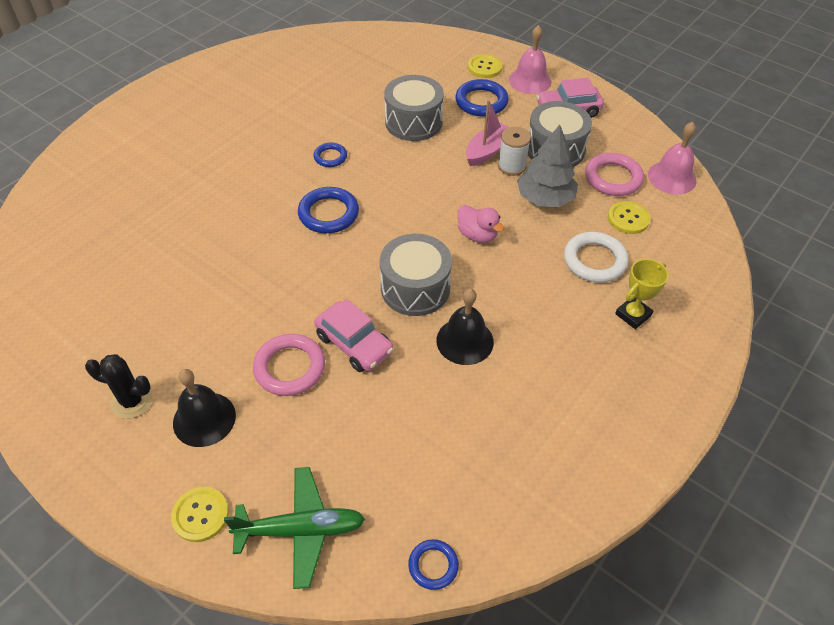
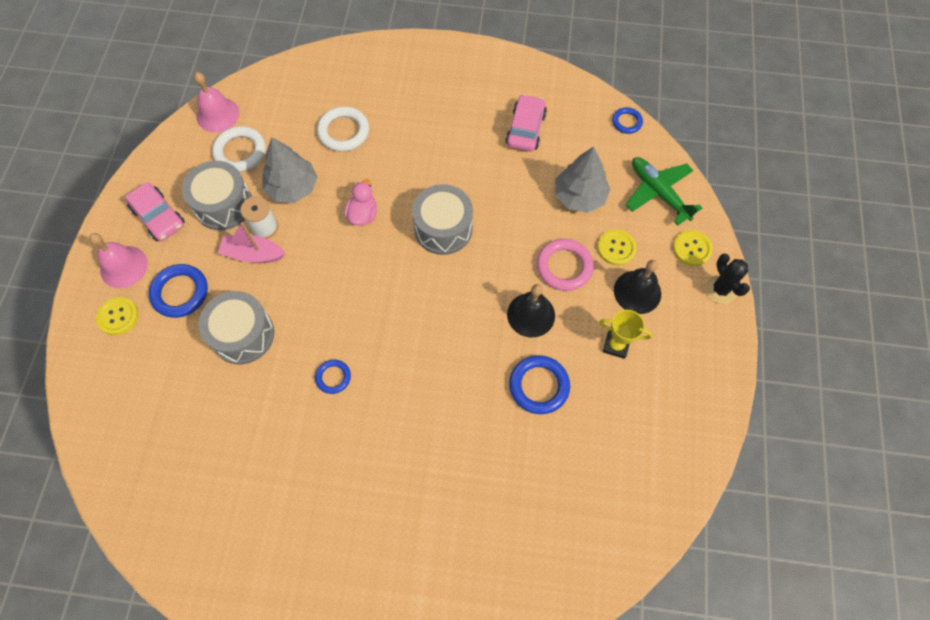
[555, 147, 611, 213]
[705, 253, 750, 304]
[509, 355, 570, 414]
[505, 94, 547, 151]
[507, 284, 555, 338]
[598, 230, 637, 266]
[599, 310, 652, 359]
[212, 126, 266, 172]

::::::::

* WORK REQUEST
Please transcribe the lines from the one containing "[509, 355, 570, 414]" through the last line of the records. Include both ends and nothing else.

* ANSWER SPACE
[509, 355, 570, 414]
[505, 94, 547, 151]
[507, 284, 555, 338]
[598, 230, 637, 266]
[599, 310, 652, 359]
[212, 126, 266, 172]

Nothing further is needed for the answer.